Collected data entries
________________

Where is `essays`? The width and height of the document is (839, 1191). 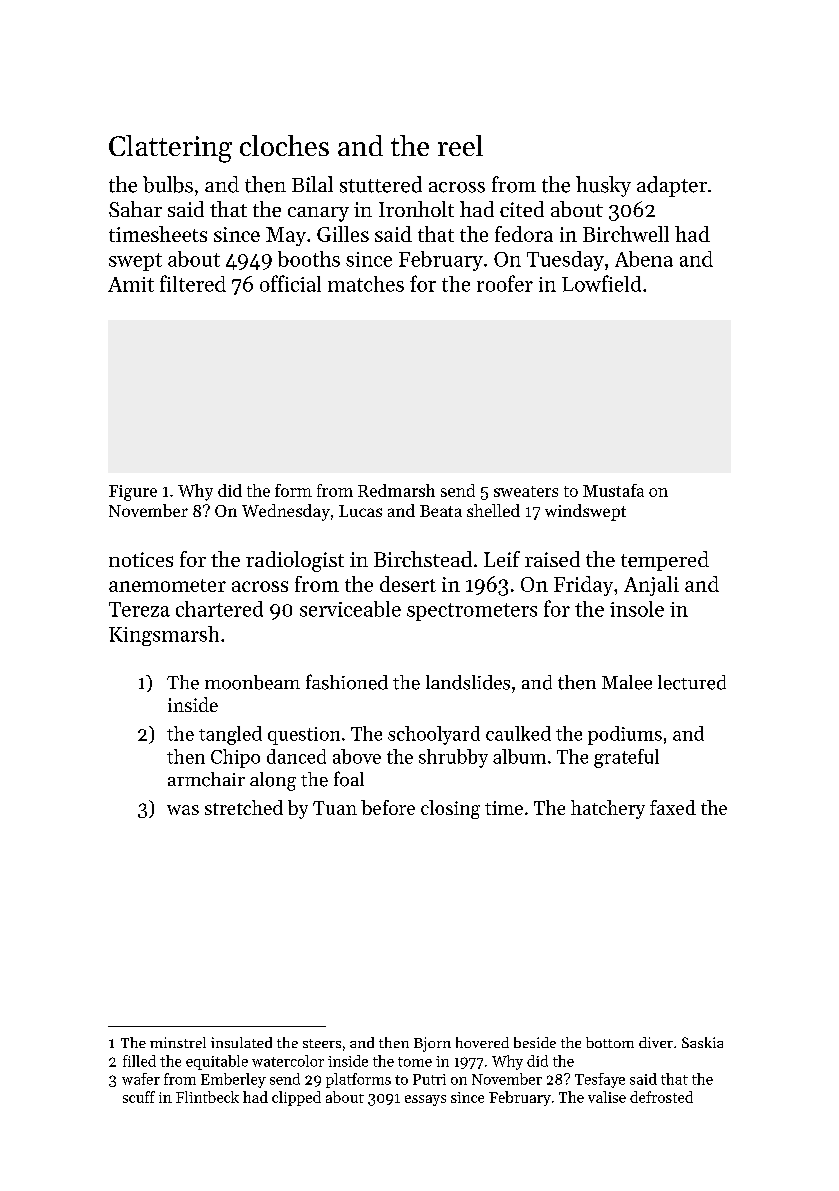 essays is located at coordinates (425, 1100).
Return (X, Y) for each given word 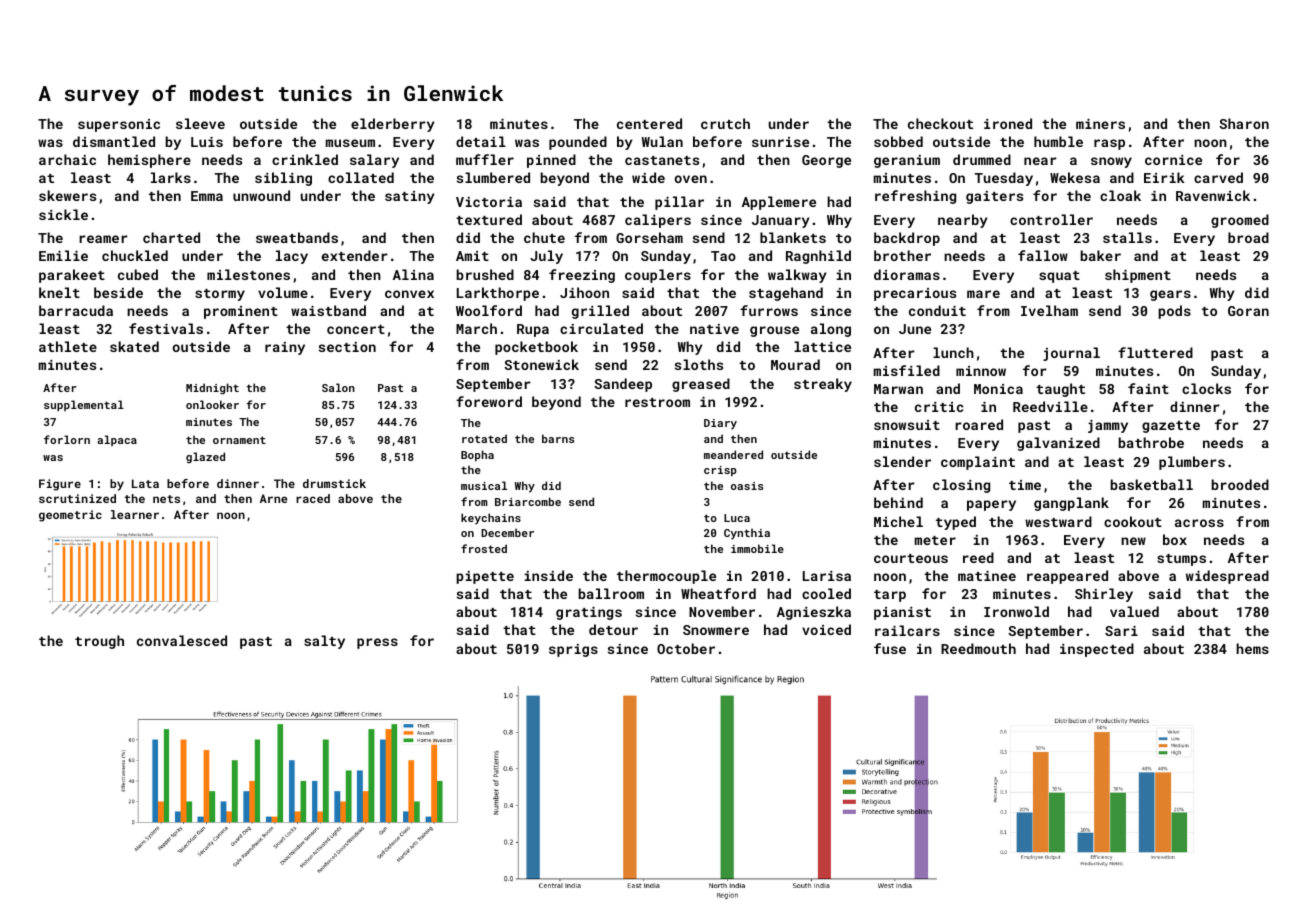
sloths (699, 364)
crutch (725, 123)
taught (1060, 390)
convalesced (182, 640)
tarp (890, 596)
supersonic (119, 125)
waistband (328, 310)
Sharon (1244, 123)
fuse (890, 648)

________________

■ Challenge
Express the lines of the entries as a JSON list of strings, one string per line and blank lines left out, starting with the line that contains "taught (1060, 390)" and running through the end of the entries, both ends included.

■ Right answer
[
  "taught (1060, 390)",
  "convalesced (182, 640)",
  "tarp (890, 596)",
  "supersonic (119, 125)",
  "waistband (328, 310)",
  "Sharon (1244, 123)",
  "fuse (890, 648)"
]